### Task to complete
Please copy each line of the data that includes the string "cupcake".

(Stored data entries)
_ _ _ _ _
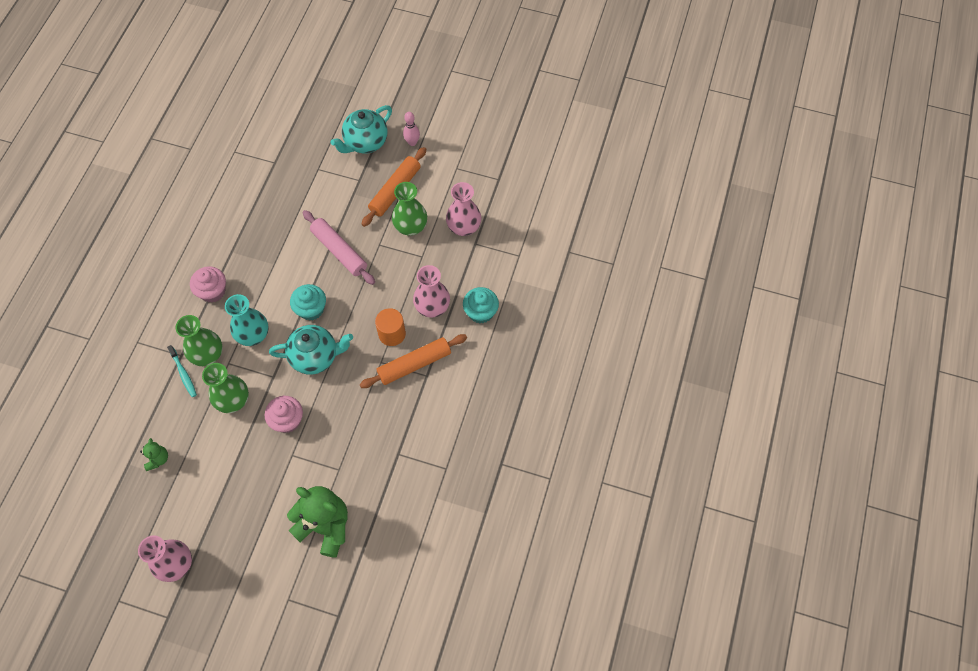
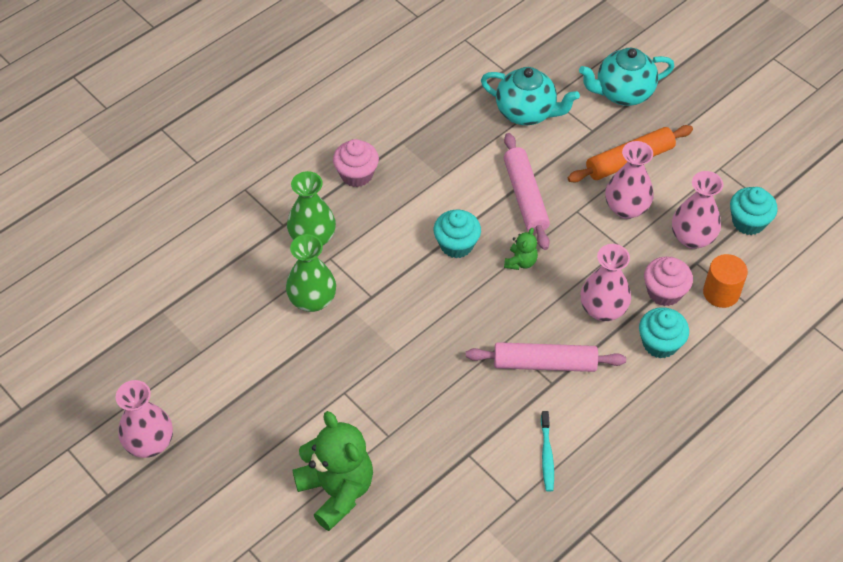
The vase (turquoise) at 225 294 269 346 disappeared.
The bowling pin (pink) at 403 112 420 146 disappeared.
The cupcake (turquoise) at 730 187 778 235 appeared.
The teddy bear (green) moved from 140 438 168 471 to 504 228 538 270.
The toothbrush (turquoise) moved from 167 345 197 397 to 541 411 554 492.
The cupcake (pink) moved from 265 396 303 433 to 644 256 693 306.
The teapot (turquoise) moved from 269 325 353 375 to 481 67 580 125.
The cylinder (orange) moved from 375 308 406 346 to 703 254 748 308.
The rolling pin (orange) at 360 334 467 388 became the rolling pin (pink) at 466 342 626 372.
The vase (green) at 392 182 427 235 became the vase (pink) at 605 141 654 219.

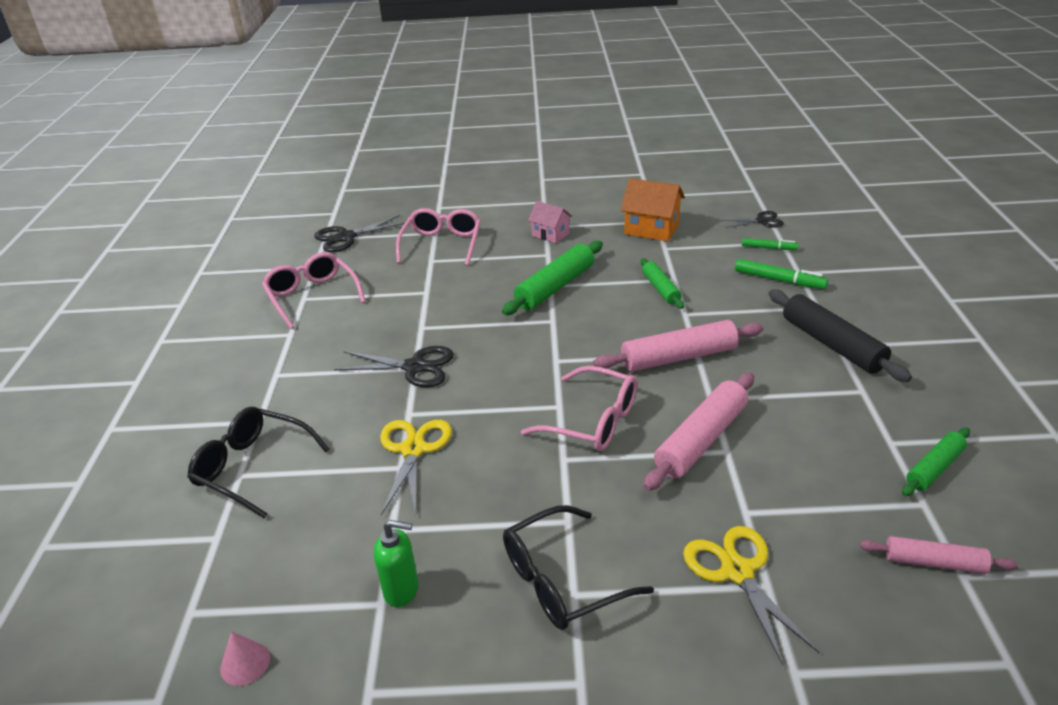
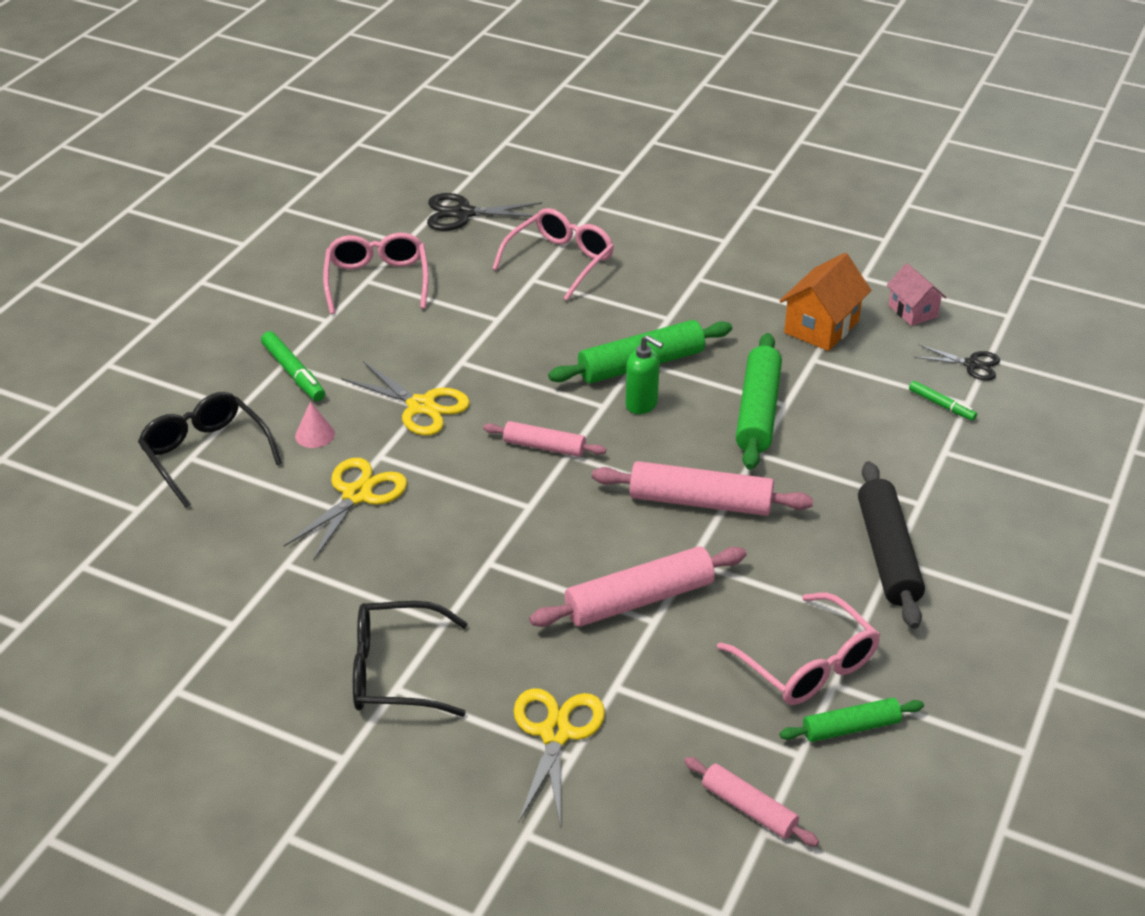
The rolling pin (pink) at 483 421 606 457 appeared.
The cone (pink) moved from 220 631 270 686 to 295 402 335 448.
The soap dispenser (green) moved from 374 520 419 607 to 626 335 663 414.
The glasses (pink) moved from 521 366 638 451 to 717 593 880 705.
The house (pink) moved from 528 201 572 243 to 887 263 947 326.
The marker (green) moved from 735 259 828 289 to 261 331 325 401.
The scissors (black) at 334 346 454 387 became the scissors (yellow) at 342 361 470 436.
The house (orange) at 621 178 685 241 turned 75 degrees clockwise.
The rolling pin (green) at 640 258 684 309 changed to 1.67 times the size.

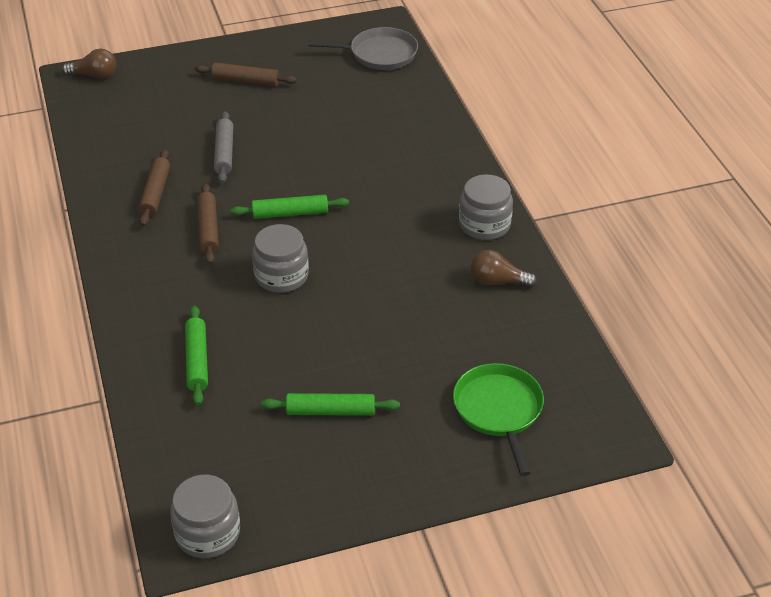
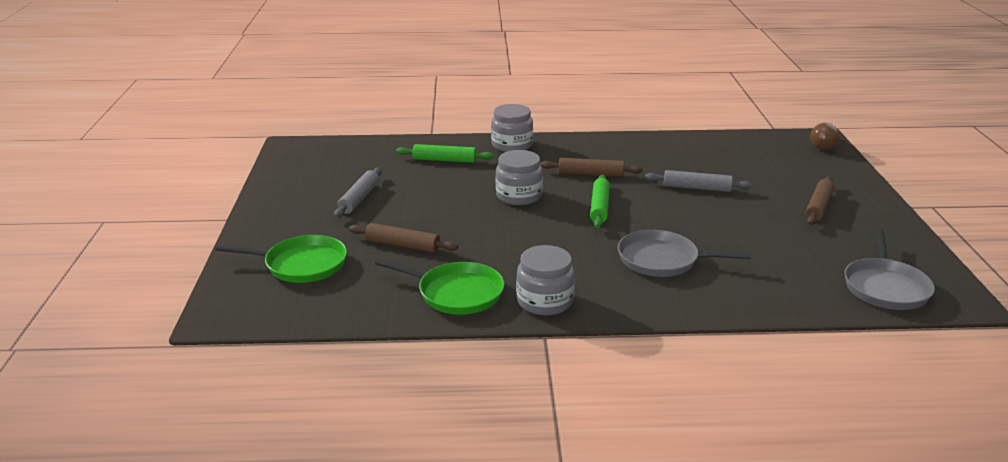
The pan (grey) at 618 230 751 277 appeared.
The rolling pin (brown) moved from 138 149 170 226 to 349 223 458 253.
The jar (grey) moved from 170 475 240 558 to 491 104 533 152.
The light bulb (brown) at 471 250 537 288 was replaced by the pan (green) at 375 258 504 315.
The rolling pin (green) at 261 393 400 416 became the rolling pin (grey) at 334 167 382 218.

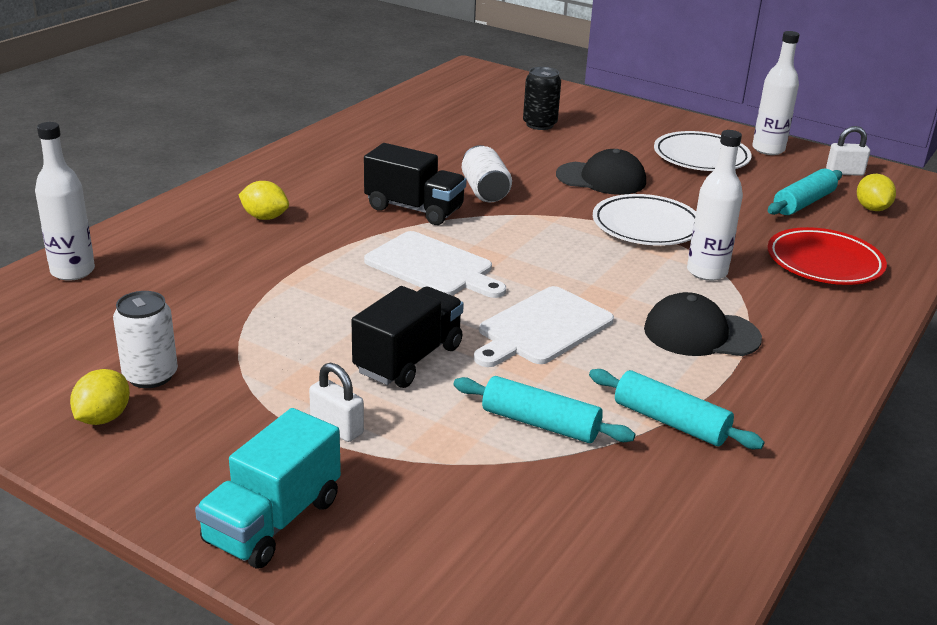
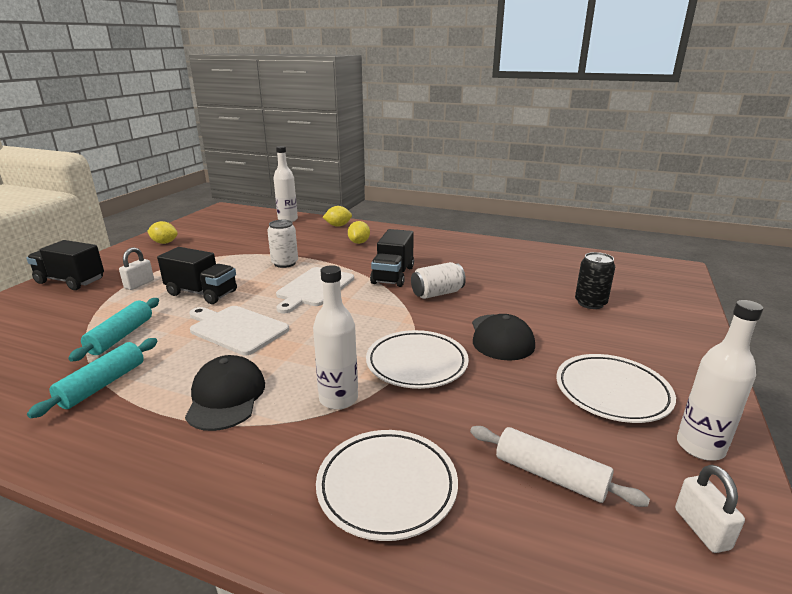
The can (white) moved from 113 291 178 388 to 267 220 298 268.
The lemon (yellow) moved from 857 174 896 211 to 323 206 352 227.
The truck (turquoise) at 195 408 341 569 became the truck (black) at 26 240 104 290.
The plate (red) at 767 227 887 285 became the plate (white) at 316 430 458 541.
The rolling pin (turquoise) at 768 169 842 215 became the rolling pin (white) at 470 426 650 507.

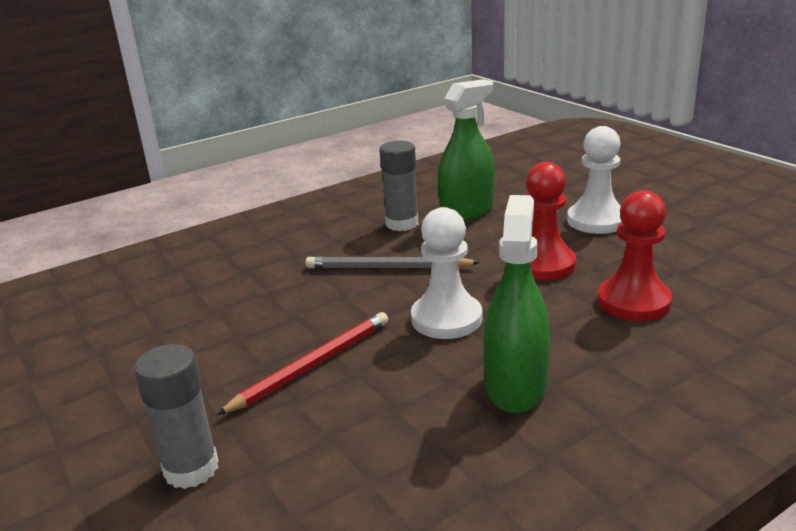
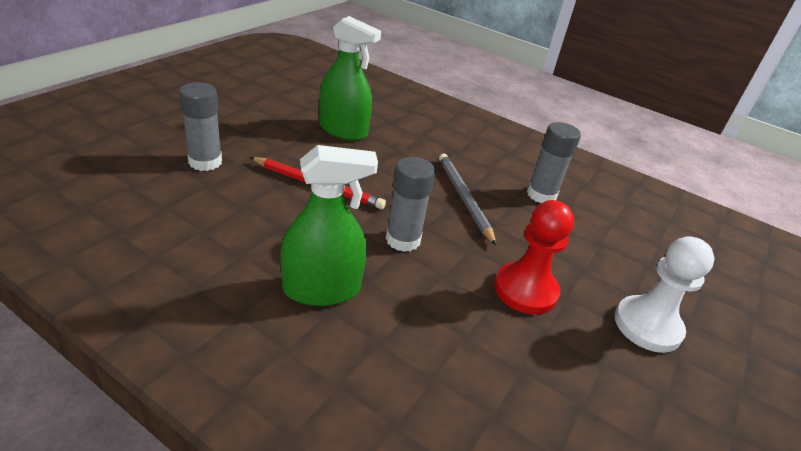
The pawn (red) at 597 190 672 321 disappeared.
The spray bottle (green) moved from 438 79 494 221 to 319 16 381 141.
The pawn (white) at 411 207 482 339 was replaced by the glue stick (grey) at 386 157 435 252.

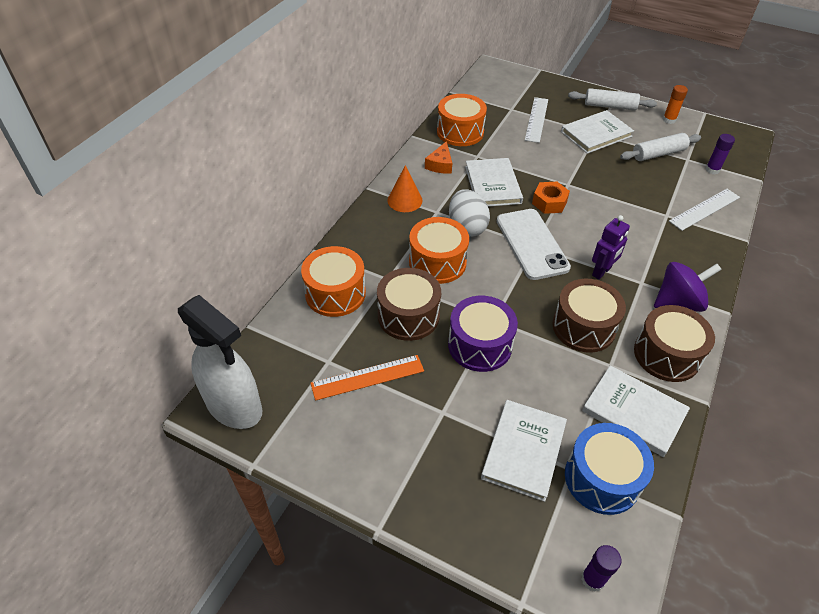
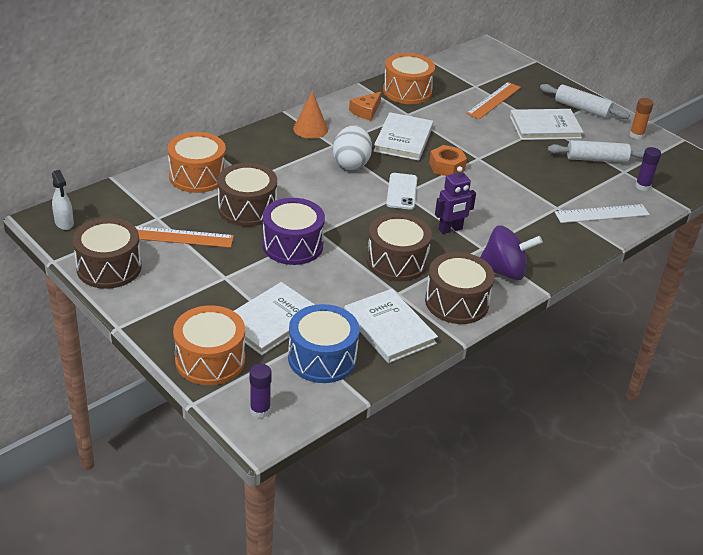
The drum (brown) at 72 218 141 289 appeared.
The drum (orange) moved from 409 217 469 284 to 173 305 245 385.
The ruler (white) at 525 97 548 143 became the ruler (orange) at 466 82 521 119.
The spray bottle (white) at 178 295 262 429 changed to 0.45 times the size.
The phone (white) at 497 209 571 280 changed to 0.61 times the size.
_ _ _ _ _
### Solution to this task
The cupcake (turquoise) at 730 187 778 235 appeared.
The cupcake (pink) moved from 265 396 303 433 to 644 256 693 306.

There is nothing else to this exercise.